-- EXERCISE REQUIREMENTS --
The output should be every line below, retyped exactly, with no images.

-- INPUT FOR THIS TASK --
○ ○ ○ ○ ○

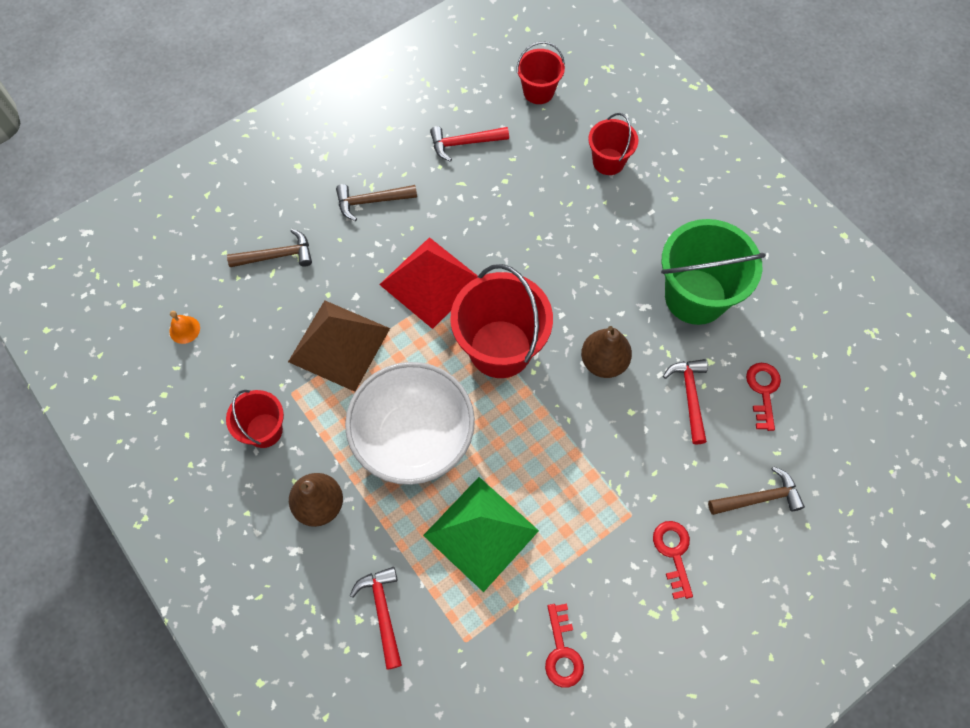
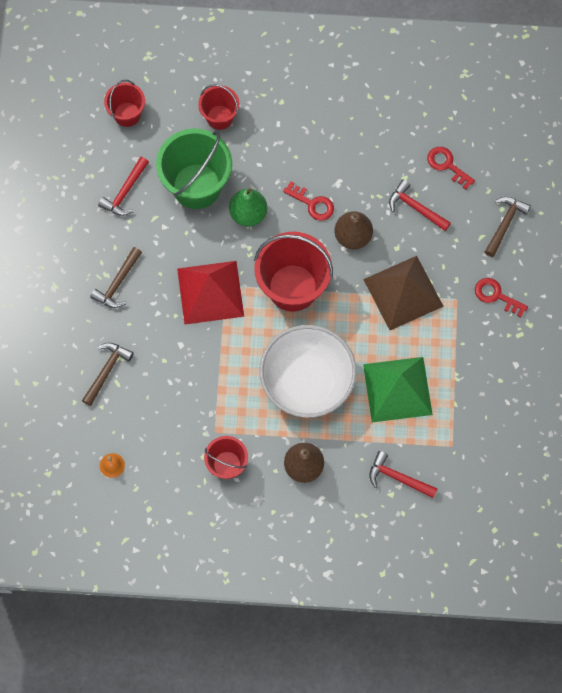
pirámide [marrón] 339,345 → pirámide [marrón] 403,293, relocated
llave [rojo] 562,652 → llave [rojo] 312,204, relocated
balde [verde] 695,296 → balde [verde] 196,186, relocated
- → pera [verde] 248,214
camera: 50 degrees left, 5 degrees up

○ ○ ○ ○ ○

-- EXPECTED ANSWER --
pirámide [marrón] 339,345 → pirámide [marrón] 403,293, relocated
llave [rojo] 562,652 → llave [rojo] 312,204, relocated
balde [verde] 695,296 → balde [verde] 196,186, relocated
- → pera [verde] 248,214
camera: 50 degrees left, 5 degrees up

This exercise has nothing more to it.